= WHAT TO WORK ON =
In the entries that follow, find every line containing "TRIG" and copy it.

= MATERIAL FOR THIS EXERCISE =
-=-=-
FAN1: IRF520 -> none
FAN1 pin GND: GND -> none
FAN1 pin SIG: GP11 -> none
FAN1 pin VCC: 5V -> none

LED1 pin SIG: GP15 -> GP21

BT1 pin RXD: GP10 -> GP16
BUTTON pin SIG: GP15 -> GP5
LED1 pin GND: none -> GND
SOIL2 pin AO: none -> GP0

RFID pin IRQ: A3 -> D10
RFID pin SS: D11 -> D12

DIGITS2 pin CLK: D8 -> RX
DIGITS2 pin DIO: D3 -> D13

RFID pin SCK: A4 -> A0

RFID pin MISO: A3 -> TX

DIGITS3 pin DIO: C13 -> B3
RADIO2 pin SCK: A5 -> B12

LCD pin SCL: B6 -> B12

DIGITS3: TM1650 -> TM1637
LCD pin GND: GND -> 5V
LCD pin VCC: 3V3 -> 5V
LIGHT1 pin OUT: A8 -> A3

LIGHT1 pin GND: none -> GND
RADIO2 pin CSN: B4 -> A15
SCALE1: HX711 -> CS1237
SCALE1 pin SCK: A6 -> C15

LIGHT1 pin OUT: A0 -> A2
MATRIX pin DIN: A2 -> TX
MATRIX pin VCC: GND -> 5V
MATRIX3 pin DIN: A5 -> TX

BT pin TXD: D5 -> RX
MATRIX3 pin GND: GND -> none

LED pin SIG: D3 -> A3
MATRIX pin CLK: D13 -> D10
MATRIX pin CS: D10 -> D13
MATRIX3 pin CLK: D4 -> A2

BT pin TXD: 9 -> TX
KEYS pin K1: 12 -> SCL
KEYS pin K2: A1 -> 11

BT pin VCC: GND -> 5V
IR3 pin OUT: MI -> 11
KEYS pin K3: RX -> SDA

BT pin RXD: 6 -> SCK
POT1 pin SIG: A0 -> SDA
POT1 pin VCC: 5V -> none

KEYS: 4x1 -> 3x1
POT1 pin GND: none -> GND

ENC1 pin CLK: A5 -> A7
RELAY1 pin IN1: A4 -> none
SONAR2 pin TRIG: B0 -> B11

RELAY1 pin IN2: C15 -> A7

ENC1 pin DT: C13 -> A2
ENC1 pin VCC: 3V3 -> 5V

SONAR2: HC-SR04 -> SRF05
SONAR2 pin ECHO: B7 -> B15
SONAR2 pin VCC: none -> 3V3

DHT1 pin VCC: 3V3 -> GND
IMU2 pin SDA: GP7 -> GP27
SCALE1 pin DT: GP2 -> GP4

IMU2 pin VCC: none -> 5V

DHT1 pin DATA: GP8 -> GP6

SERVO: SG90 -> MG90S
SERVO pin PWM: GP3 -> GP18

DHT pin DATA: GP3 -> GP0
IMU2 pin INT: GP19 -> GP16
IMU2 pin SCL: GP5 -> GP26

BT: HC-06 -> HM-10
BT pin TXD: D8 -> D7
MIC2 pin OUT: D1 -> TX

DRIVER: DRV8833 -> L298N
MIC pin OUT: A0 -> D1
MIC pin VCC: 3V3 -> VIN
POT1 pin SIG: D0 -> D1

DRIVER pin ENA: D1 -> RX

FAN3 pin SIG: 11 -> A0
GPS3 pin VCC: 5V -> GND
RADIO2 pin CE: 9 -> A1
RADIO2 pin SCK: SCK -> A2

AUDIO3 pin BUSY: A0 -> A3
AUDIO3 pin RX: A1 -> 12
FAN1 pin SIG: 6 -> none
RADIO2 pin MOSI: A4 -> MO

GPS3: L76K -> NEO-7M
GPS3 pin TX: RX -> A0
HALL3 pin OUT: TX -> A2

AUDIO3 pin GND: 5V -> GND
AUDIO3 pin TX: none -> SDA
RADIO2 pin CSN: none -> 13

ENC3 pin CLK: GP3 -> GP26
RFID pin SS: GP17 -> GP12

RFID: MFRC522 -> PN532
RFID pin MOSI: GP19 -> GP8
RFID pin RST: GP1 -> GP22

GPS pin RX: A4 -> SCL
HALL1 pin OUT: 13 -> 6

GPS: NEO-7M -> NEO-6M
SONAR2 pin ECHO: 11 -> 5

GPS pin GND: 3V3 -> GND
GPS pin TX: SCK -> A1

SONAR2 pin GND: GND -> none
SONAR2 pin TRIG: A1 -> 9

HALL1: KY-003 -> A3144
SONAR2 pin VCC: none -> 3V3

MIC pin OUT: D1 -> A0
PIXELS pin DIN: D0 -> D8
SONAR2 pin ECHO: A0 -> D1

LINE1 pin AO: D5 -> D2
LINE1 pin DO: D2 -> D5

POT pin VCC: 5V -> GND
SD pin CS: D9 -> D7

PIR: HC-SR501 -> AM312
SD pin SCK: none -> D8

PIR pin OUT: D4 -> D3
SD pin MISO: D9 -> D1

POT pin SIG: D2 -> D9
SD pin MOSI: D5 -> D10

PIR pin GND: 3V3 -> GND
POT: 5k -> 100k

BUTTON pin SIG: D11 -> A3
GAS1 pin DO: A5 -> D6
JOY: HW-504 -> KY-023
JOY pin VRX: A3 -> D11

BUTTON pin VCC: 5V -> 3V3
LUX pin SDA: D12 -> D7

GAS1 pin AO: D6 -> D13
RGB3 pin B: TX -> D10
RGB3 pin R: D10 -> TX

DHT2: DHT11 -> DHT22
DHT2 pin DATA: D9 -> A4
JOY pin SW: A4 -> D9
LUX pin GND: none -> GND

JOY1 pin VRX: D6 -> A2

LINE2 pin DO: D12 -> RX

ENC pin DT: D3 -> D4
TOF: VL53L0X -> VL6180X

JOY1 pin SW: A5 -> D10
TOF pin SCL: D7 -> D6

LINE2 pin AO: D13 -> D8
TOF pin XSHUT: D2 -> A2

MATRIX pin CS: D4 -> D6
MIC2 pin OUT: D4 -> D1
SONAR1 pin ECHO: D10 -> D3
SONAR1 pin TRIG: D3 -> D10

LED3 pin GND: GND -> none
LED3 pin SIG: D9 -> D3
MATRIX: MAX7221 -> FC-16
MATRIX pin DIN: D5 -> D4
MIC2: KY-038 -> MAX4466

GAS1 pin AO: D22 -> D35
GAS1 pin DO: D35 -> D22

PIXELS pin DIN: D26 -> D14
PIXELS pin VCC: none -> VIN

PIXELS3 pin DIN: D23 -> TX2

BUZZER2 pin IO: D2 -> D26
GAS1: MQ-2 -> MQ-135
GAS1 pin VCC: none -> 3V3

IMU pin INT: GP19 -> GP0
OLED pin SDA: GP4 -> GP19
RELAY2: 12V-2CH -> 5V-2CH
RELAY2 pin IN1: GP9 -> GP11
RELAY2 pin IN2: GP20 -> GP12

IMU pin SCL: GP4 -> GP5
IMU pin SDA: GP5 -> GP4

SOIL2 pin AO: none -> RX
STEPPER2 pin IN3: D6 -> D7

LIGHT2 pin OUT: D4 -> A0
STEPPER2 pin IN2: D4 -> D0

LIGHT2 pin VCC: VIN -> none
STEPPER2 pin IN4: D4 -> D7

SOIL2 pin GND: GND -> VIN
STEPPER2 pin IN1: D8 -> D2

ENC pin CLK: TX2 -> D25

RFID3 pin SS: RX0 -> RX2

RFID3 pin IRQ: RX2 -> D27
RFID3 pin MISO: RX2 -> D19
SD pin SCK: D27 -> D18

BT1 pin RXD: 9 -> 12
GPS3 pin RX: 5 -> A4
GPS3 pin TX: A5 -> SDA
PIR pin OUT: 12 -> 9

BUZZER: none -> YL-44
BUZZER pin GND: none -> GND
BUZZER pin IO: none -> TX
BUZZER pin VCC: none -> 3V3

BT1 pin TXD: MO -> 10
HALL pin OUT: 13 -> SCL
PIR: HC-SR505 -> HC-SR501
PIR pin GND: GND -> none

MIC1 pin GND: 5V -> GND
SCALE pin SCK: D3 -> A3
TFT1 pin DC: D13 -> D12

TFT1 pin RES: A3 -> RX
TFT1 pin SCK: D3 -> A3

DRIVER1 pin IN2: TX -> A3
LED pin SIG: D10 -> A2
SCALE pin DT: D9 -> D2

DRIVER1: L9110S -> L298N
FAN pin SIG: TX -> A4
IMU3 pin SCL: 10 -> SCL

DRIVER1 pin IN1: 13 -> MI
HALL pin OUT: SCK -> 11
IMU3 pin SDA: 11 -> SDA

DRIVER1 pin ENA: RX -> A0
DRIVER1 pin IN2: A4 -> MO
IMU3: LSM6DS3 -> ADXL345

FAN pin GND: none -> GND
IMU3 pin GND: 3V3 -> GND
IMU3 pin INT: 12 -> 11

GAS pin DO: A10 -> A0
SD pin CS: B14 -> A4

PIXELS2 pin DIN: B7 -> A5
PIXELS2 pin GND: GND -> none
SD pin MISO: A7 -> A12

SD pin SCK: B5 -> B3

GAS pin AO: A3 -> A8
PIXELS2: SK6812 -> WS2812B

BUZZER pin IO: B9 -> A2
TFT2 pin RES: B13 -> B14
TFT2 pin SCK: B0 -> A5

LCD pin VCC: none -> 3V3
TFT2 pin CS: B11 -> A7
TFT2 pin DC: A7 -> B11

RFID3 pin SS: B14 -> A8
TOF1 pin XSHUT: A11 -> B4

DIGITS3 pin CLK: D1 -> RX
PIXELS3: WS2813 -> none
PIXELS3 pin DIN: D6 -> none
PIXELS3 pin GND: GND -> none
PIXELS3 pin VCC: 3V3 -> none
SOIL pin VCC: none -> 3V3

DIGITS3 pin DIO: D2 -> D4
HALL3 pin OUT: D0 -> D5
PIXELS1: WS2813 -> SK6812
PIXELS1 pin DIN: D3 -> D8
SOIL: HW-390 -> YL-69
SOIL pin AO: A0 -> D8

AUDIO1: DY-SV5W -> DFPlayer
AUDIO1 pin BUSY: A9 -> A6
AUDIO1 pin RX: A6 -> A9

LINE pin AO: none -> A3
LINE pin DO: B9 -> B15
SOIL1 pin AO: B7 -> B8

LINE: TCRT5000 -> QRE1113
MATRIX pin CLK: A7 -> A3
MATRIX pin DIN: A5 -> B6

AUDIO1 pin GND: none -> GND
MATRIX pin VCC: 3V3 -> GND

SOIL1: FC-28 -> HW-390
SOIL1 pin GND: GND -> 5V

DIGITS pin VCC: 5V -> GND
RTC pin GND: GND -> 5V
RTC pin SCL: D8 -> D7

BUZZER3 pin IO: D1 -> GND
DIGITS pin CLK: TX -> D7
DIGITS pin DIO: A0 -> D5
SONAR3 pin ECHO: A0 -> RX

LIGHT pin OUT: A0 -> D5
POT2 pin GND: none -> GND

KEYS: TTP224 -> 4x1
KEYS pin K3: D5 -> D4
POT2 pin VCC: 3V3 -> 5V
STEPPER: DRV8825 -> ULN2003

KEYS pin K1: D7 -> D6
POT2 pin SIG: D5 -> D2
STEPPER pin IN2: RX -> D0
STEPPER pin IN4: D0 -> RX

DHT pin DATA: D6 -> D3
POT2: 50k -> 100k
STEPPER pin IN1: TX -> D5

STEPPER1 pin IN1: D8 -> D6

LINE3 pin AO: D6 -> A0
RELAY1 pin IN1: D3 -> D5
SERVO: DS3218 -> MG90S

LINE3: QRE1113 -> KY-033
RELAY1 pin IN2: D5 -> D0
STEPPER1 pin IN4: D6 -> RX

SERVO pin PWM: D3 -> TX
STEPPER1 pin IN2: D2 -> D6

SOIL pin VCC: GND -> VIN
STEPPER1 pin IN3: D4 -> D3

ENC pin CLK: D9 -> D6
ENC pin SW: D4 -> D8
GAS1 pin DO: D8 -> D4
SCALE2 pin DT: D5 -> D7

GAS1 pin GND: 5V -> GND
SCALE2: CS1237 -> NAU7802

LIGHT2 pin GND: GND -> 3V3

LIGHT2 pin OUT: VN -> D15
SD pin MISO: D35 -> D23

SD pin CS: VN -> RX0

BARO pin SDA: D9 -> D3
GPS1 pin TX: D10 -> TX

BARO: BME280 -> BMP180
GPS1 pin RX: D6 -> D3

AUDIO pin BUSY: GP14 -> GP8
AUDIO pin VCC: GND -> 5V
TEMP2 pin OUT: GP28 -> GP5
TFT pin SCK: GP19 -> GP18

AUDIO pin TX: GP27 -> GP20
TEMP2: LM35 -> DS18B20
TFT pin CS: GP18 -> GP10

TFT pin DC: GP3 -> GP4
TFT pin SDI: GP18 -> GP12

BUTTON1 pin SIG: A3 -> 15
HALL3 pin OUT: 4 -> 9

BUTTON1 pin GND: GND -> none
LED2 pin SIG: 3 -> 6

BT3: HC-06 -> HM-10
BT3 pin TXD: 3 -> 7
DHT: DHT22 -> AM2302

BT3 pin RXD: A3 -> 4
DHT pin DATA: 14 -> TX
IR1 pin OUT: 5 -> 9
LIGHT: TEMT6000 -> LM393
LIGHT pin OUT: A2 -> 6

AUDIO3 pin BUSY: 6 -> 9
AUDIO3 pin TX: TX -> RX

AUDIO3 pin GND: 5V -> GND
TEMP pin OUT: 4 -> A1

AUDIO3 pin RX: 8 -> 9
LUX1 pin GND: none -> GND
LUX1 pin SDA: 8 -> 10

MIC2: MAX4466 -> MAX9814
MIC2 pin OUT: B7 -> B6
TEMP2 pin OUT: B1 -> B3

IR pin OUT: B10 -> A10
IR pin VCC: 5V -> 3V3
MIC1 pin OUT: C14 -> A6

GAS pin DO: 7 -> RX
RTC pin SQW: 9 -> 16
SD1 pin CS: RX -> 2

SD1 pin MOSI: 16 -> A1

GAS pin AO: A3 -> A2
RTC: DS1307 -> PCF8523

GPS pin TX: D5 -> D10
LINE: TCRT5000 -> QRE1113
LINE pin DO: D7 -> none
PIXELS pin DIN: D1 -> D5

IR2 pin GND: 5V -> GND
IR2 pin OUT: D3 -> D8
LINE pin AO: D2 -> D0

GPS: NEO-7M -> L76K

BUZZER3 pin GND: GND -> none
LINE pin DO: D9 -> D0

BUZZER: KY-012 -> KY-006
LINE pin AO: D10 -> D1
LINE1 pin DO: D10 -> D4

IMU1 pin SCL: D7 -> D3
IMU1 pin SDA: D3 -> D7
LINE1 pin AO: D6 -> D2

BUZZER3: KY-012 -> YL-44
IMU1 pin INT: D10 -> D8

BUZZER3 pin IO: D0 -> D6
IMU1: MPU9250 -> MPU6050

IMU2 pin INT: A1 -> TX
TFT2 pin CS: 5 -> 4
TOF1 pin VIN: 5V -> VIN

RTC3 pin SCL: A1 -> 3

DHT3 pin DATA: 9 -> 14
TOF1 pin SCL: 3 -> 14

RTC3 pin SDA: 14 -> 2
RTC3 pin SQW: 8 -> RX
-=-=-
= WRITTEN SOLUTION =
SONAR2 pin TRIG: B0 -> B11
SONAR2 pin TRIG: A1 -> 9
SONAR1 pin TRIG: D3 -> D10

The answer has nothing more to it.